### Required work
Only the lines from the beginning of the material below through the line with "replace: RedFlatScrewdriver [766" should be retyped exactly, and pictures are to be skipped.

### Data segment
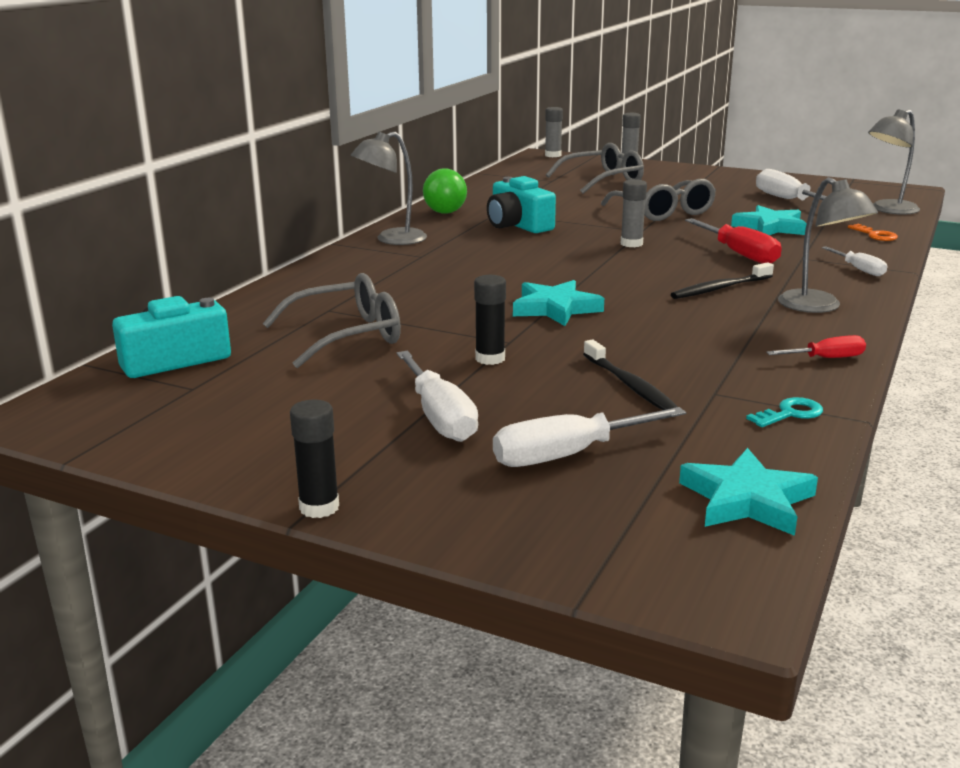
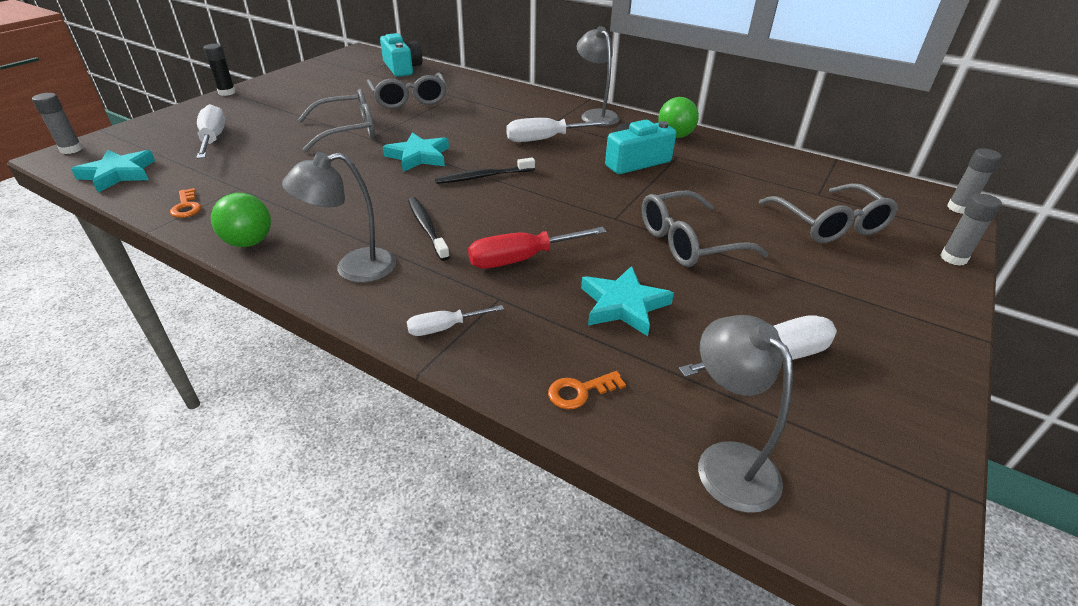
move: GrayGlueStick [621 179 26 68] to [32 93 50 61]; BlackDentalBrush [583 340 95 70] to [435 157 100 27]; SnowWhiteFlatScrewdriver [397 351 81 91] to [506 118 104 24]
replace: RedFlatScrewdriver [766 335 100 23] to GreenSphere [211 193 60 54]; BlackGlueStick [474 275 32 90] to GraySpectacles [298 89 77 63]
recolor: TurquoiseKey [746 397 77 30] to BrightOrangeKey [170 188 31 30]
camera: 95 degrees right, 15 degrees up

### Response below
move: GrayGlueStick [621 179 26 68] to [32 93 50 61]; BlackDentalBrush [583 340 95 70] to [435 157 100 27]; SnowWhiteFlatScrewdriver [397 351 81 91] to [506 118 104 24]
replace: RedFlatScrewdriver [766 335 100 23] to GreenSphere [211 193 60 54]; BlackGlueStick [474 275 32 90] to GraySpectacles [298 89 77 63]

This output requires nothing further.